→ **What you need to do**
Rewrite the lines from the one containing "UK Urban (Music Week) (125, 58)" down to the end of the records, changing "Position" to "Peak position" and leaving everything else as it is.

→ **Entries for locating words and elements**
——

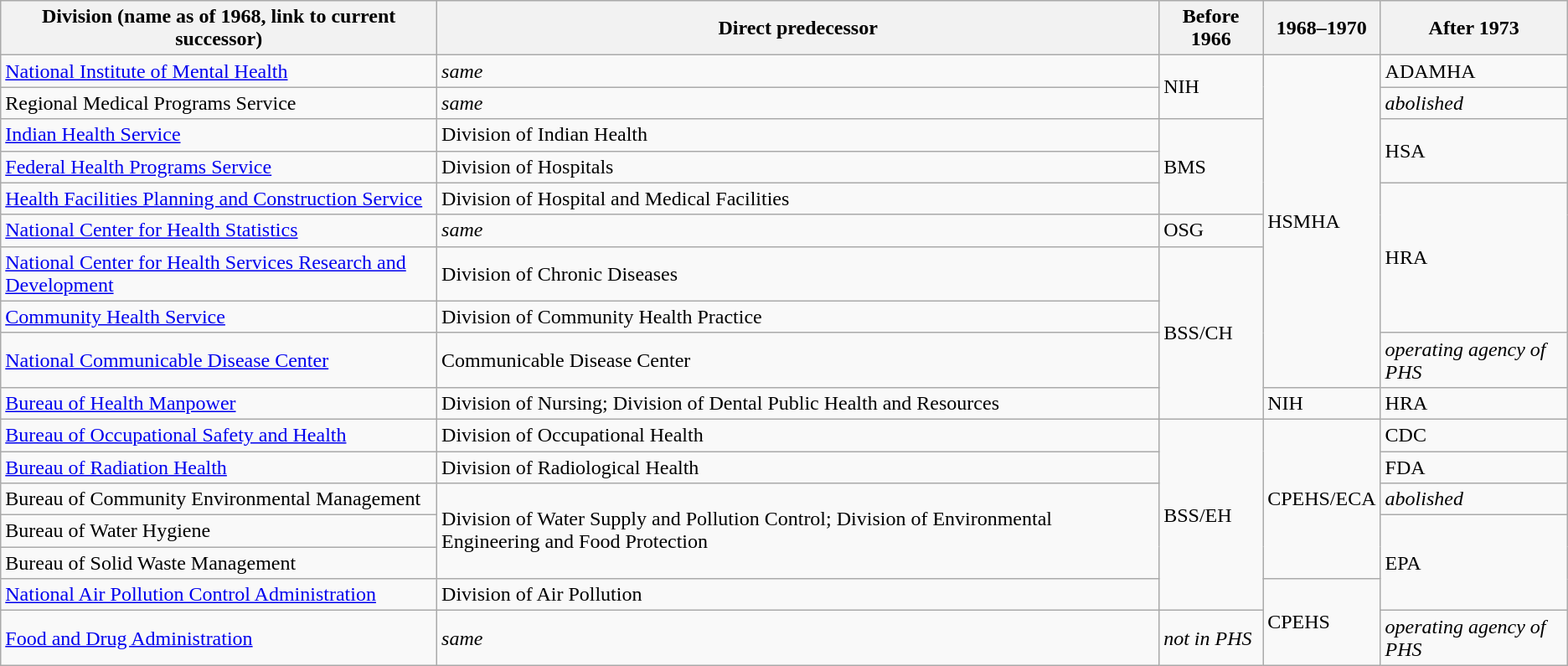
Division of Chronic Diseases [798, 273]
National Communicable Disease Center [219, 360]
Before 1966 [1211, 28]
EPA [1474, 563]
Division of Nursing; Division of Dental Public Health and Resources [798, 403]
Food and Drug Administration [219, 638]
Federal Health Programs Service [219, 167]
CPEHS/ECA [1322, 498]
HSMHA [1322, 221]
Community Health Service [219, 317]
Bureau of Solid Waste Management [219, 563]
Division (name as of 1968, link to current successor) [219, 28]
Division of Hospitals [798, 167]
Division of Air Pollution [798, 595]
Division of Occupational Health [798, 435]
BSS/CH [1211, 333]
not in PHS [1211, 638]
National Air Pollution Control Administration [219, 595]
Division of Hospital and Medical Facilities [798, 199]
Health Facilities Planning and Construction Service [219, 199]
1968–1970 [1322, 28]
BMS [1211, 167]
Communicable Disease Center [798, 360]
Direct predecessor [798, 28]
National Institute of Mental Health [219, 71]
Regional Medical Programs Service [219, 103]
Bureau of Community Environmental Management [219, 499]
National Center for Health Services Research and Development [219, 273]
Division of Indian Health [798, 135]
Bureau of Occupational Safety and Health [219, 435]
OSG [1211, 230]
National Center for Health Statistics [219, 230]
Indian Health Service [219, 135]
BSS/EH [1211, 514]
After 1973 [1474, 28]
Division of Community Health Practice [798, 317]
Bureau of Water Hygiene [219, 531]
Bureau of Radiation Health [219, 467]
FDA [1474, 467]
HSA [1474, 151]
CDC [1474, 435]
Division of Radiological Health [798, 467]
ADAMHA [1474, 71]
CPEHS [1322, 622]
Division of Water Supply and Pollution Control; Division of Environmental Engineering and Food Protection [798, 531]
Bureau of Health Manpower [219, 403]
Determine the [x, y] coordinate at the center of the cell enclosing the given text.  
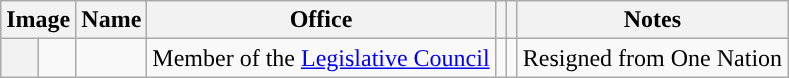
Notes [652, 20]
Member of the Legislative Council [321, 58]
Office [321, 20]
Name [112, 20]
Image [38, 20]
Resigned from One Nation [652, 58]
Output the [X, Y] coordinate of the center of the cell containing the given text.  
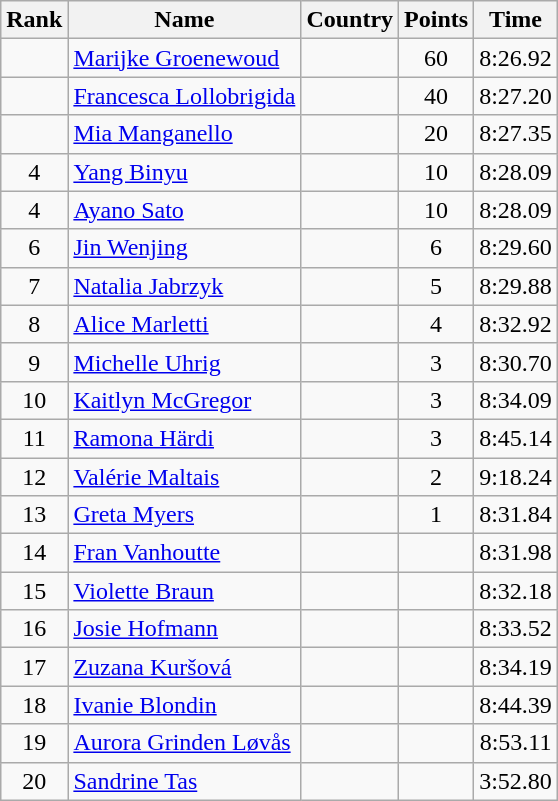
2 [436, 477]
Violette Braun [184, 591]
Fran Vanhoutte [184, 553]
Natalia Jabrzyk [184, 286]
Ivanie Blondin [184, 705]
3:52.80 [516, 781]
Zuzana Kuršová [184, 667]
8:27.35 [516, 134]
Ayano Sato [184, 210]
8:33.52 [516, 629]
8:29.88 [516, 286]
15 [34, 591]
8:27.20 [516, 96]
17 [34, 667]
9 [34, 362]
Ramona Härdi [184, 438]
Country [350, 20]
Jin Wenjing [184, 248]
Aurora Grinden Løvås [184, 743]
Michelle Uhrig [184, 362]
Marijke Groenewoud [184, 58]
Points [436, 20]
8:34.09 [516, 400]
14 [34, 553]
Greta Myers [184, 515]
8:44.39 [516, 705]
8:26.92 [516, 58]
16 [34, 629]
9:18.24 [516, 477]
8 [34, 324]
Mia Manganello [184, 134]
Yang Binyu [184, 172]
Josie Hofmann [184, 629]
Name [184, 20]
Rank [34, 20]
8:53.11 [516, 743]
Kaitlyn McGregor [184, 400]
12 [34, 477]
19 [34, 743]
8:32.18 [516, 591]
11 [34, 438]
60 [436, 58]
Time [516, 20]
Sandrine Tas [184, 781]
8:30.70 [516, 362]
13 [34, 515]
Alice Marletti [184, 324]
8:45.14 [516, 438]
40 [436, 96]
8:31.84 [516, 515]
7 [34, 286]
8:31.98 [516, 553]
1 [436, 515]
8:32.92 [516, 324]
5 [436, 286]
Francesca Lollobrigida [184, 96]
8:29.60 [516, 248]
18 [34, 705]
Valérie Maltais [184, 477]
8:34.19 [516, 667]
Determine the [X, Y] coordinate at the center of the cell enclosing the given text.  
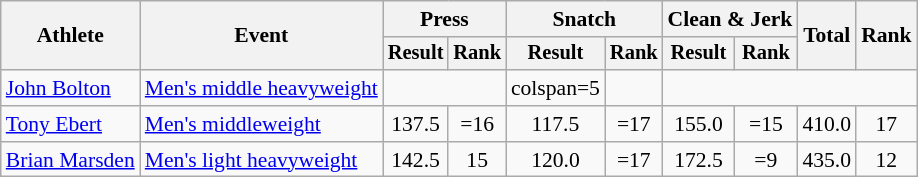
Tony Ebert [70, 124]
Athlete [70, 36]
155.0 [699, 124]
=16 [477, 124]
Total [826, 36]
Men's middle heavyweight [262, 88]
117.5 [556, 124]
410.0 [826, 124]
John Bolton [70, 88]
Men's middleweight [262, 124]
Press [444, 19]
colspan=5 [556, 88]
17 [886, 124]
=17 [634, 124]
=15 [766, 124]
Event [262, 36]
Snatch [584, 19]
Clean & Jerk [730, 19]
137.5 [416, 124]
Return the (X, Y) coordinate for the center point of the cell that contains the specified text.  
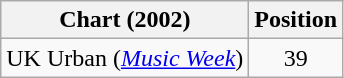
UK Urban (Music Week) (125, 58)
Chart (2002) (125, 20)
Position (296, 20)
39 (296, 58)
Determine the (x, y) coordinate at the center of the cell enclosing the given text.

——

→ **Output of the task**
UK Urban (Music Week) (125, 58)
Chart (2002) (125, 20)
Peak position (296, 20)
39 (296, 58)
Determine the (x, y) coordinate at the center of the cell enclosing the given text.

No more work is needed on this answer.